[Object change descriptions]
[Start of section]

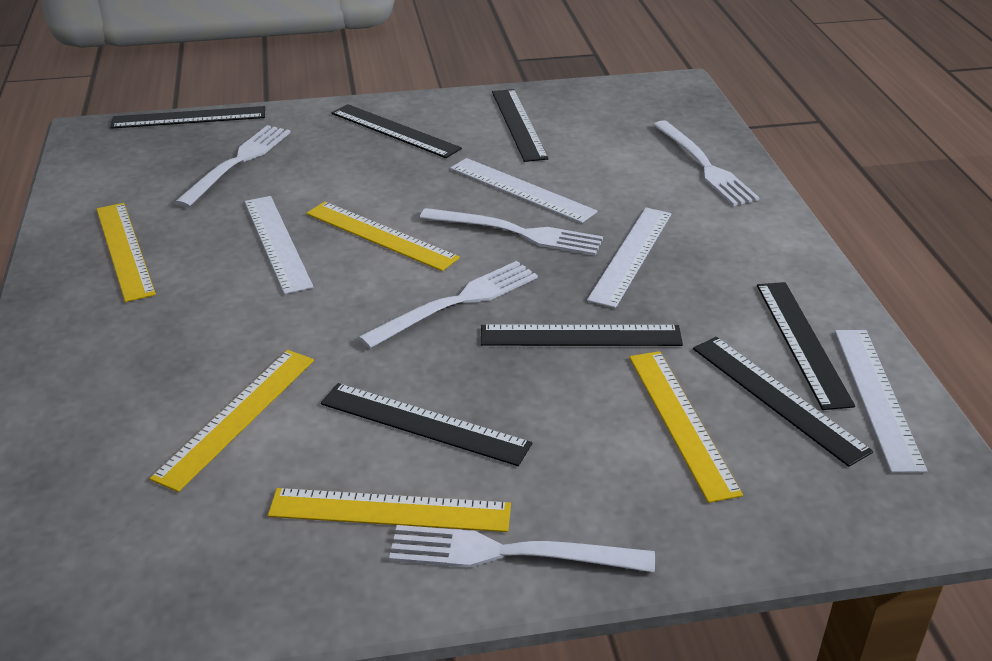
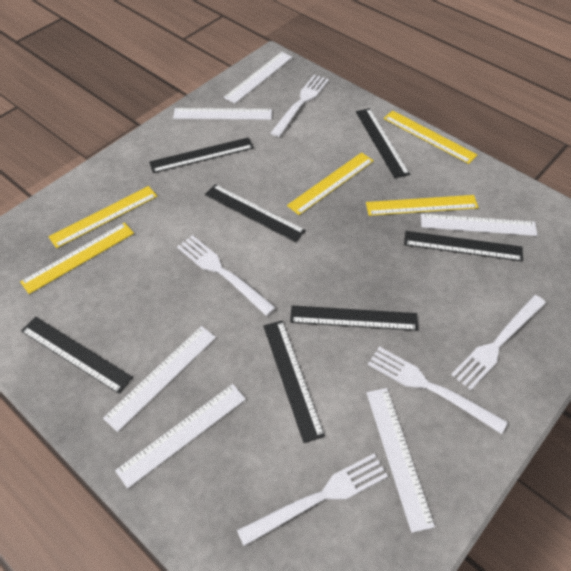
white ruler: 4 -> 6

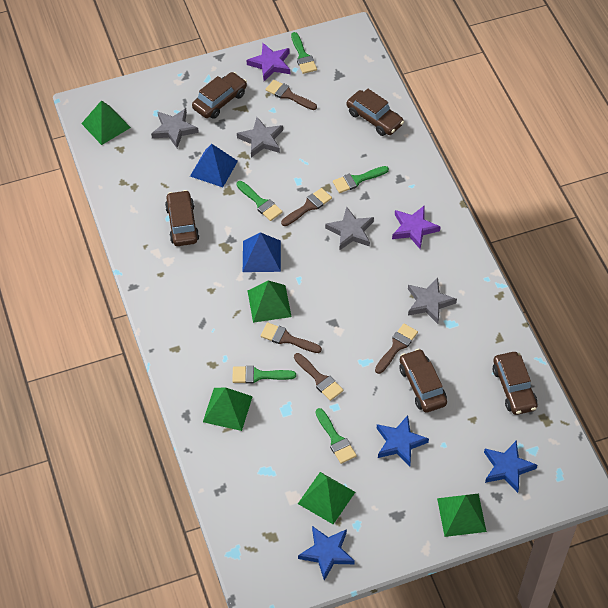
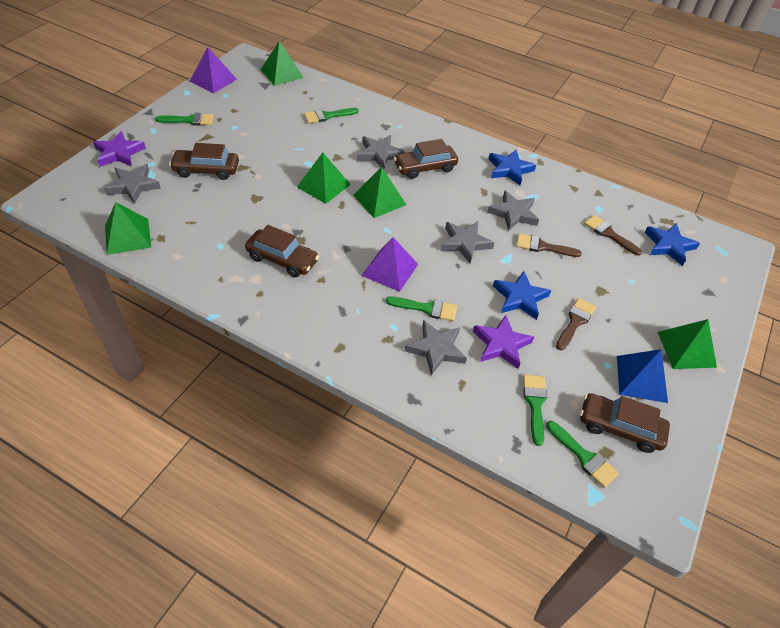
blue pyramid: 2 -> 1
brown brush: 5 -> 3
brown car: 5 -> 4
grey star: 4 -> 5
purple pyramid: 0 -> 2

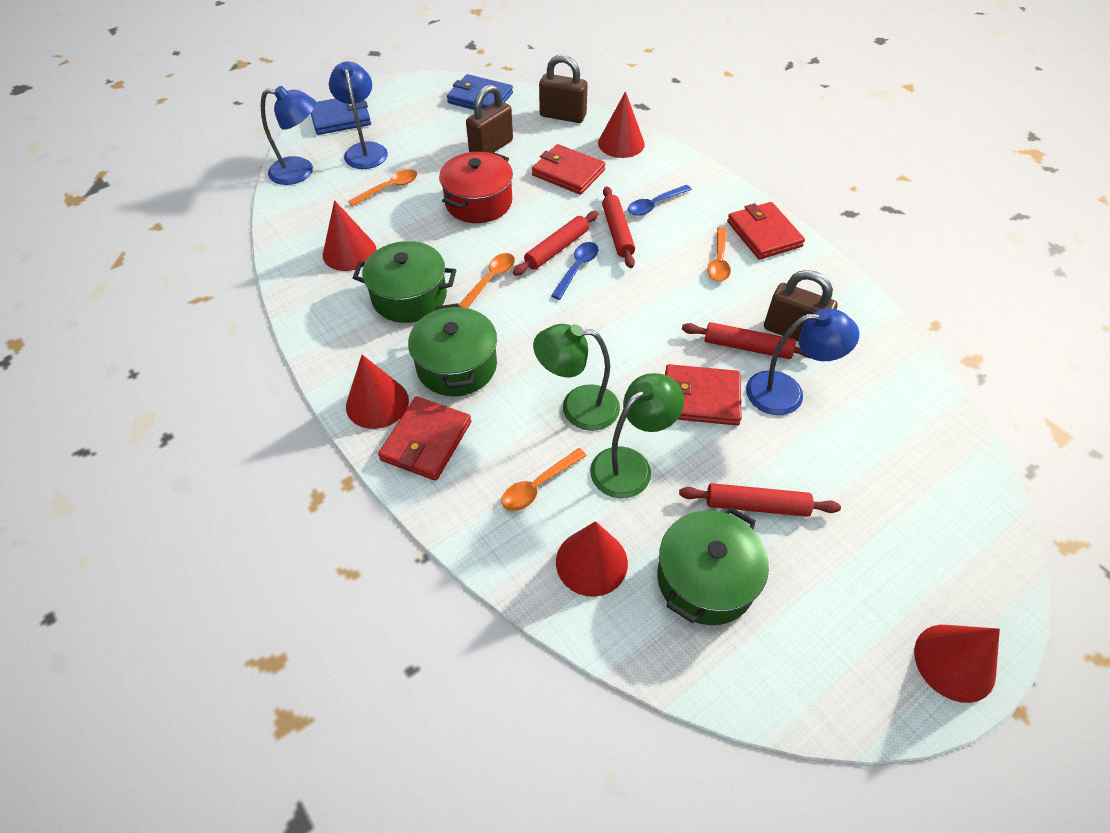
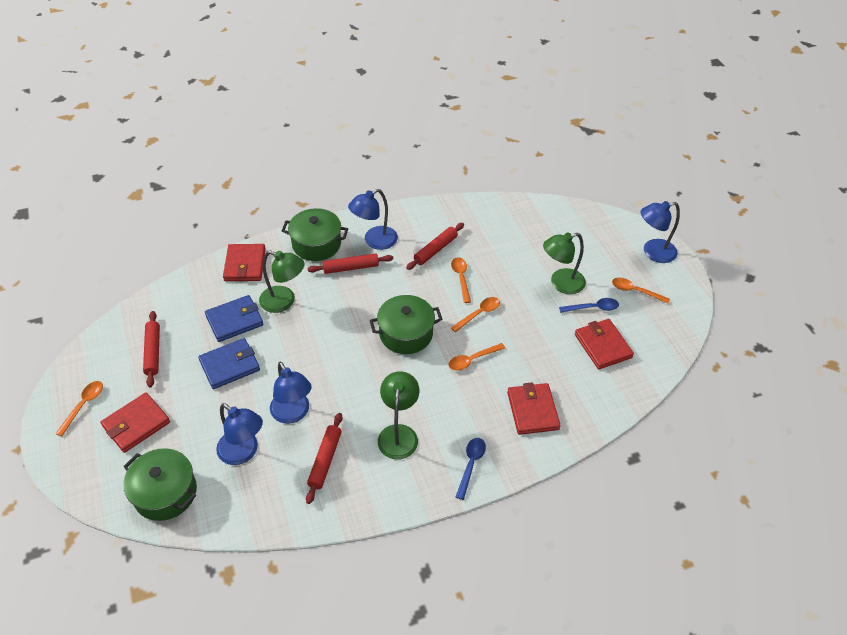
blue lamp: 3 -> 4
brown padlock: 3 -> 0
green lamp: 2 -> 3
orange spoon: 4 -> 5
red cone: 5 -> 0
red pot: 1 -> 0

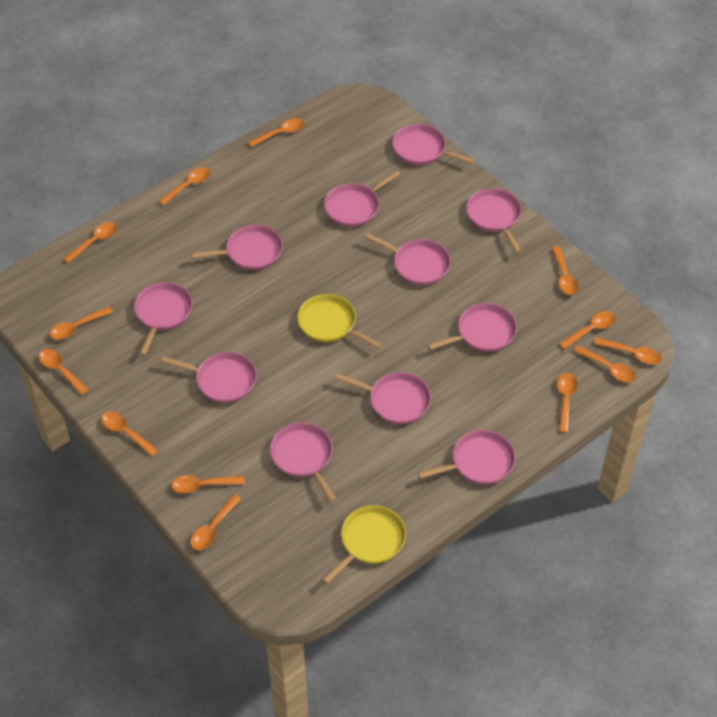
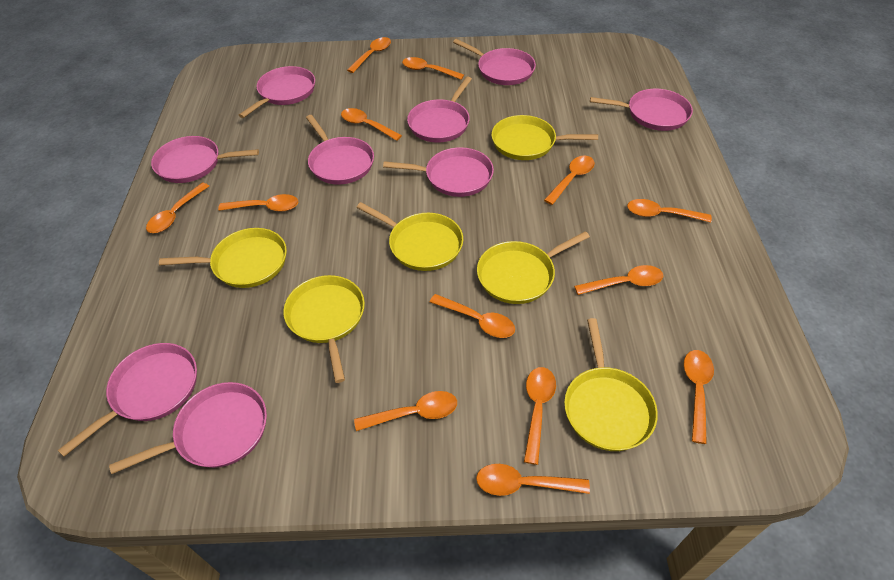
pink pan: 11 -> 9
yellow pan: 2 -> 6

[End of section]

_Your objective_: Could the entries be output exactly as written, but without their images?

_Worked solution_:
white ruler: 4 -> 6

blue pyramid: 2 -> 1
brown brush: 5 -> 3
brown car: 5 -> 4
grey star: 4 -> 5
purple pyramid: 0 -> 2

blue lamp: 3 -> 4
brown padlock: 3 -> 0
green lamp: 2 -> 3
orange spoon: 4 -> 5
red cone: 5 -> 0
red pot: 1 -> 0

pink pan: 11 -> 9
yellow pan: 2 -> 6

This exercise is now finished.